(Data entries)
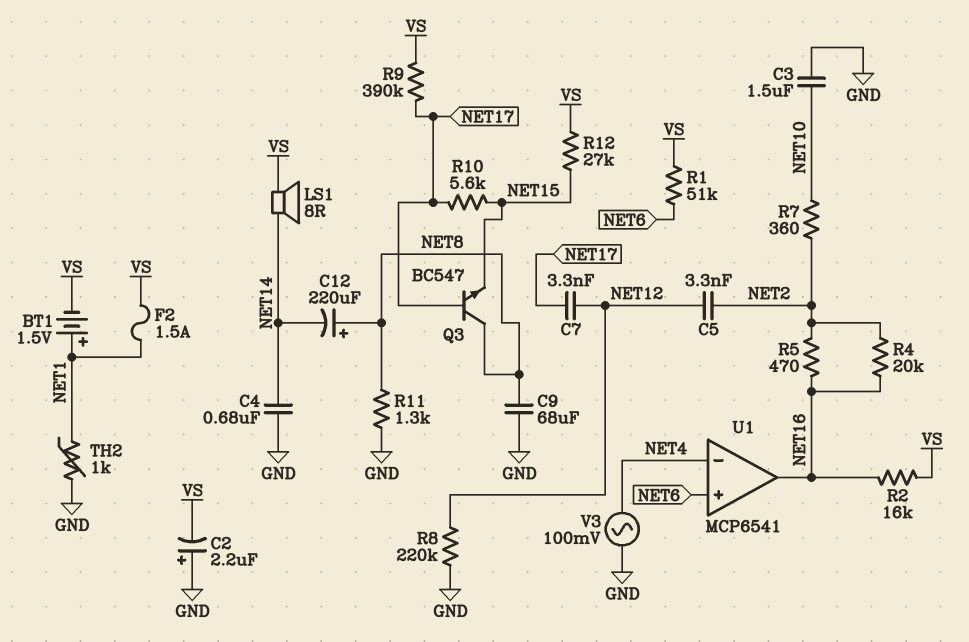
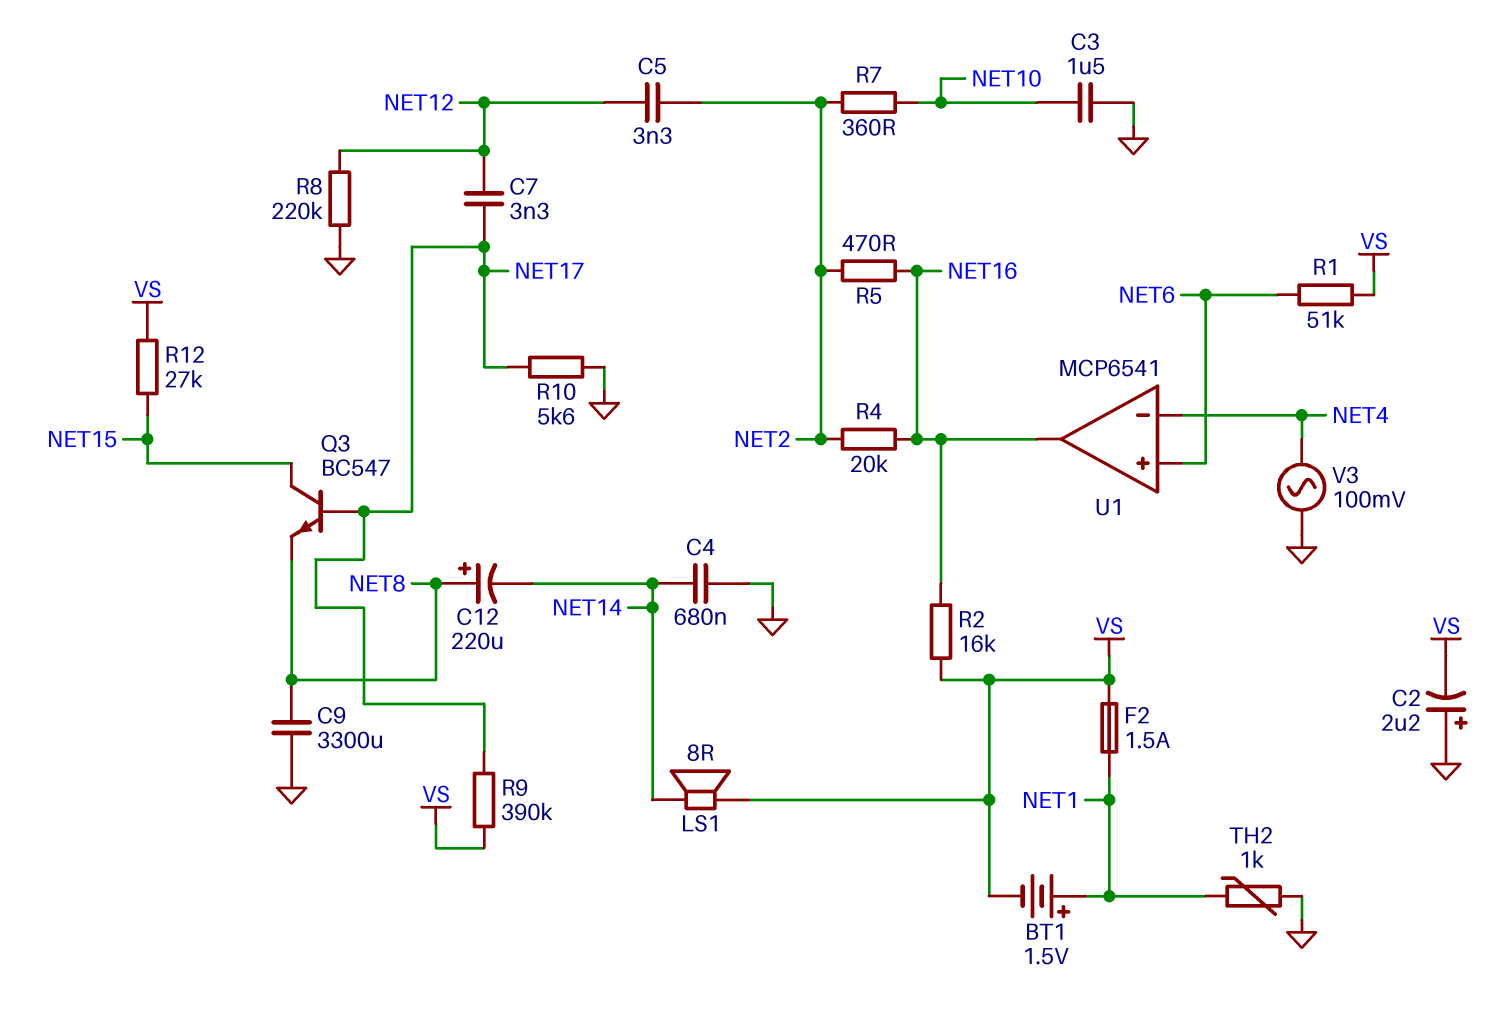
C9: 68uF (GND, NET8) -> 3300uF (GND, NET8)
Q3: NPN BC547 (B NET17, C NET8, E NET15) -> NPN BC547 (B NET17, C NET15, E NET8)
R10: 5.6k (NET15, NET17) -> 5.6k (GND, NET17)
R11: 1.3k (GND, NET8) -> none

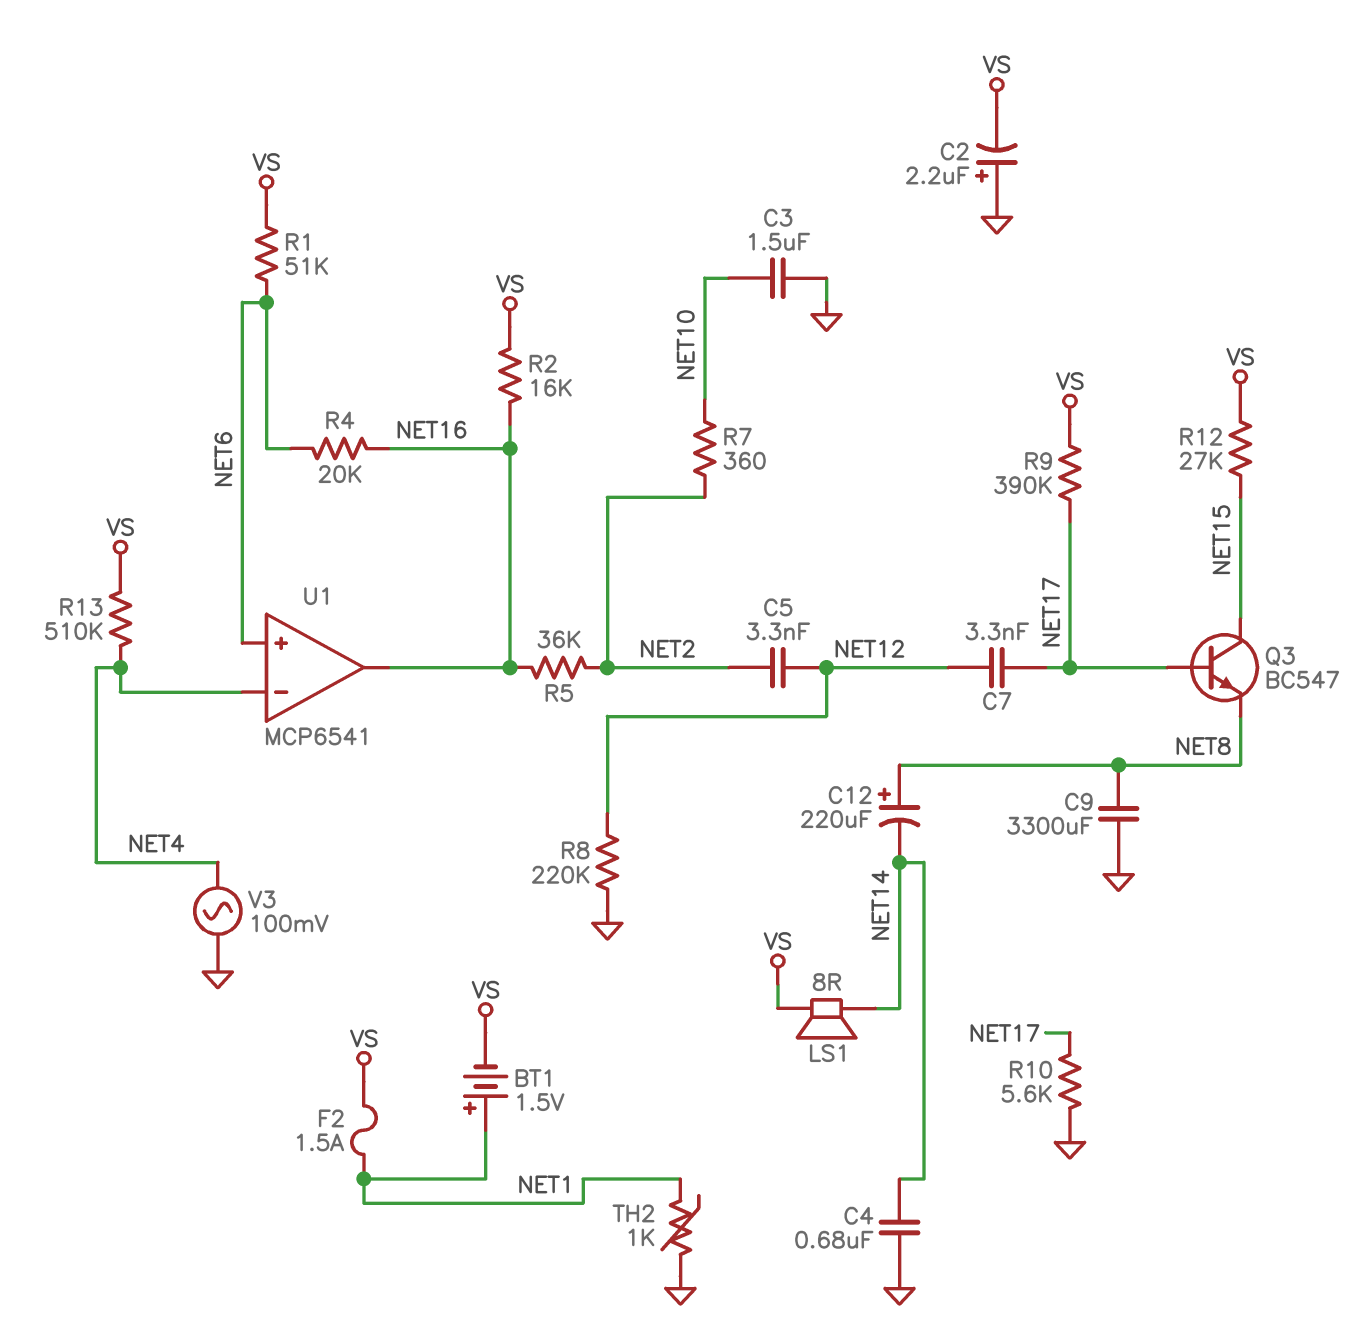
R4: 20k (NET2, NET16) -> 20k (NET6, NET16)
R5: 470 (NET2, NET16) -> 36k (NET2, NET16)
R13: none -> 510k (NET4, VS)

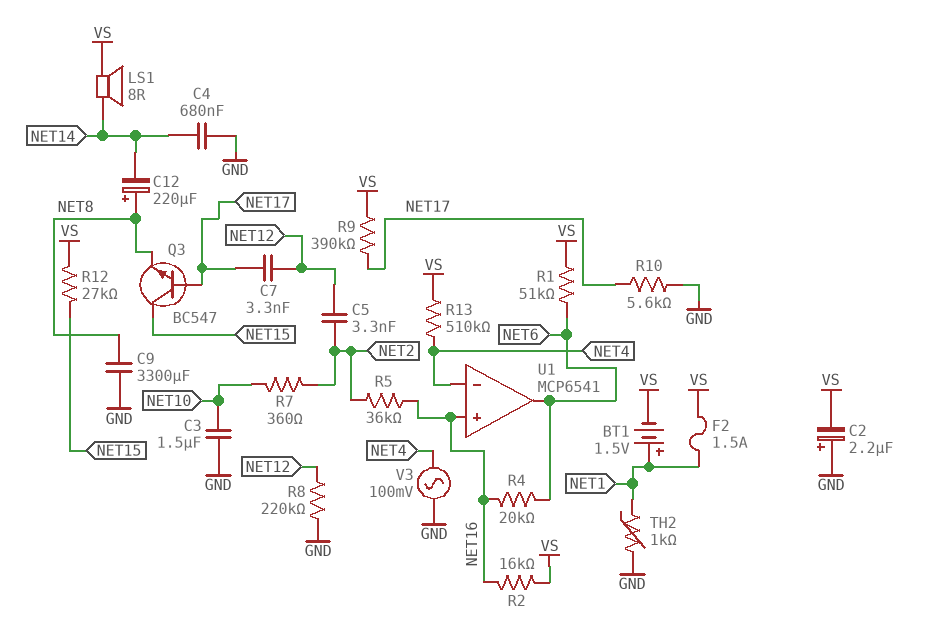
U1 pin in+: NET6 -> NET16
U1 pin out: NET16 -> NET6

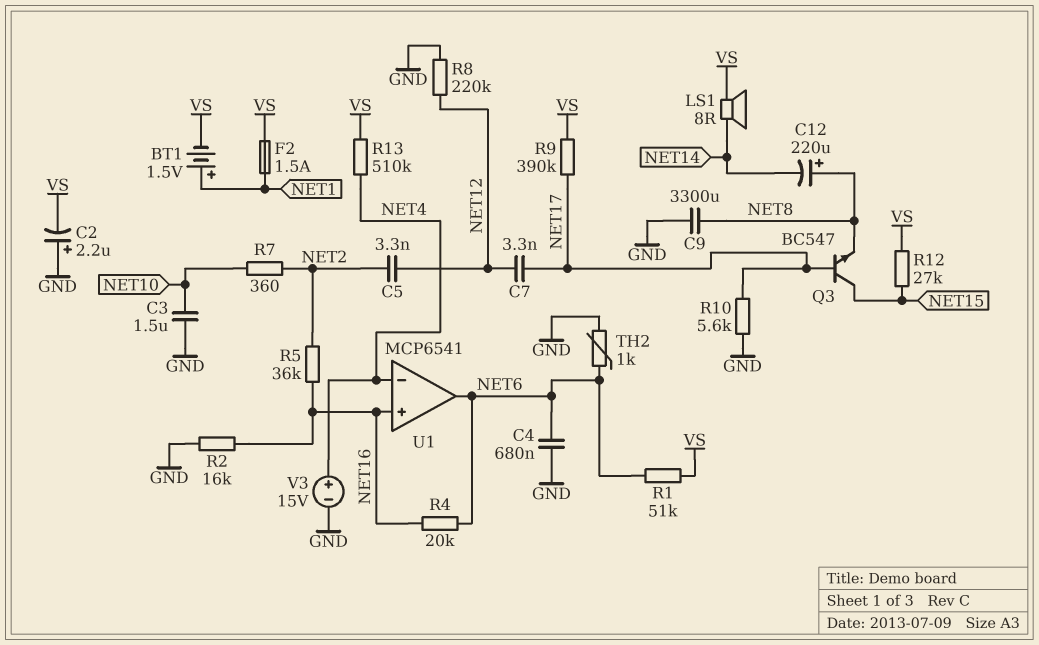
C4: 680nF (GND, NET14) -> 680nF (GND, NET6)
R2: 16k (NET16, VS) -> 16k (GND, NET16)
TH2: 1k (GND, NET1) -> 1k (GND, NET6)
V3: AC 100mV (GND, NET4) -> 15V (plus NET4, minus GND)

* * *

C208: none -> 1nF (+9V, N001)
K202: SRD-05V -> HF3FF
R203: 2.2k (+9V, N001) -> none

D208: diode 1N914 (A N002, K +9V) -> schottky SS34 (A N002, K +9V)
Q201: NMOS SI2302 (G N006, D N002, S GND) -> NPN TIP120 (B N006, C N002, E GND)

PROBLEM TO WORK ON:
Please find every line in the records that contains the word "none", and copy it out.

WRITTEN RESPONSE:
R11: 1.3k (GND, NET8) -> none
R13: none -> 510k (NET4, VS)
C208: none -> 1nF (+9V, N001)
R203: 2.2k (+9V, N001) -> none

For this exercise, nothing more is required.